• [Brief]:
Please restate each entry that appears below word for word, without its pictures.

· · · · ·

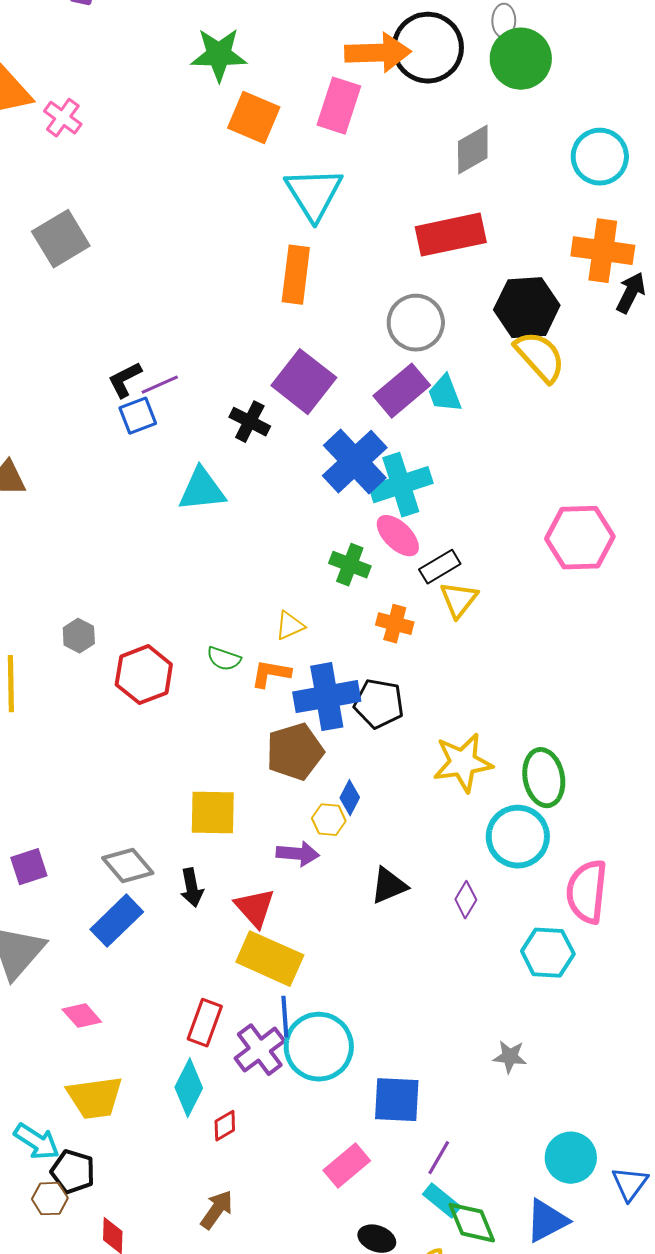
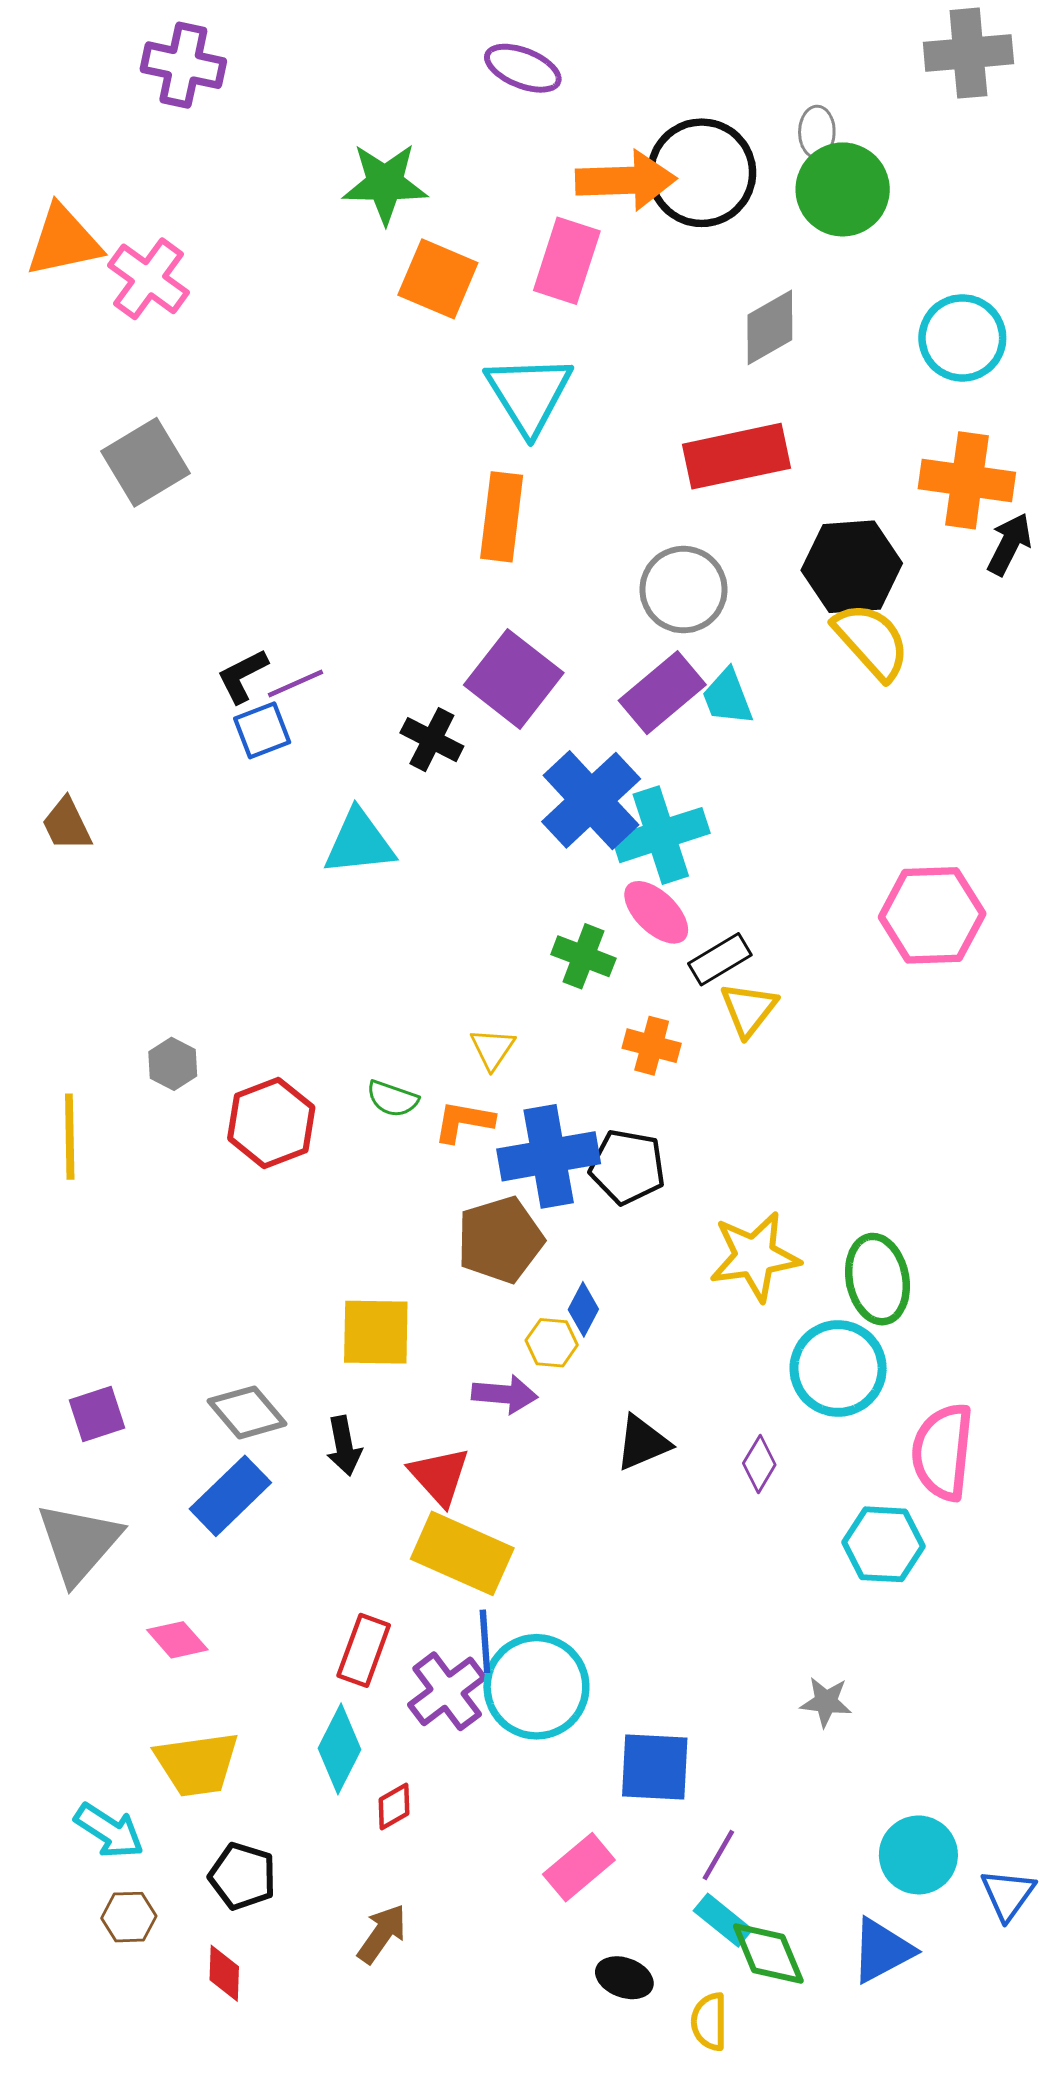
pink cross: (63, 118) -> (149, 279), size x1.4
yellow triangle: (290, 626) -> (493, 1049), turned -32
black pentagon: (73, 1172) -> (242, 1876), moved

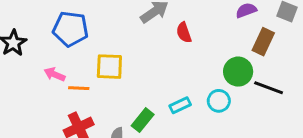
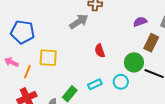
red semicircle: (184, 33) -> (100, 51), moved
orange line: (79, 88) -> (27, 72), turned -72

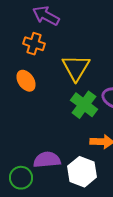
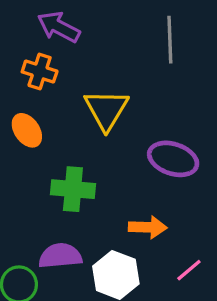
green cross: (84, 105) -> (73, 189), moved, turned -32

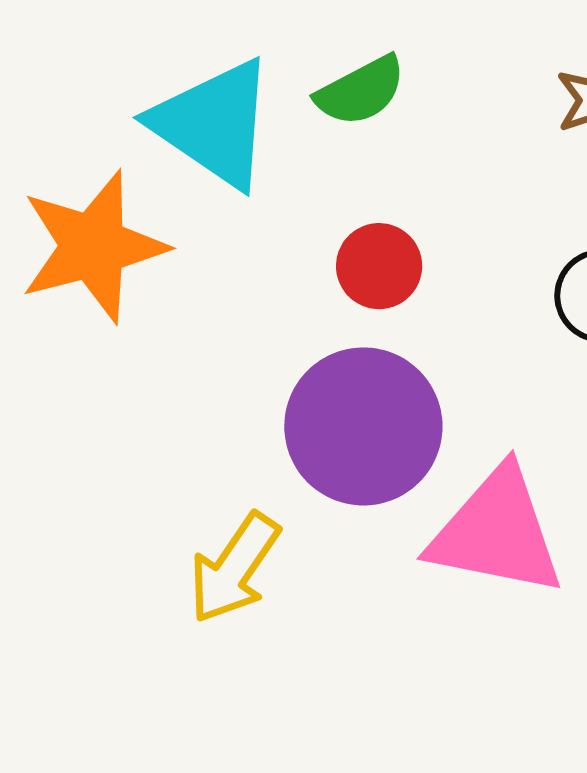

· · · · ·

• [Answer]:
pink cross: (63, 118) -> (149, 279), size x1.4
yellow triangle: (290, 626) -> (493, 1049), turned -32
black pentagon: (73, 1172) -> (242, 1876), moved

red semicircle: (184, 33) -> (100, 51), moved
orange line: (79, 88) -> (27, 72), turned -72

green cross: (84, 105) -> (73, 189), moved, turned -32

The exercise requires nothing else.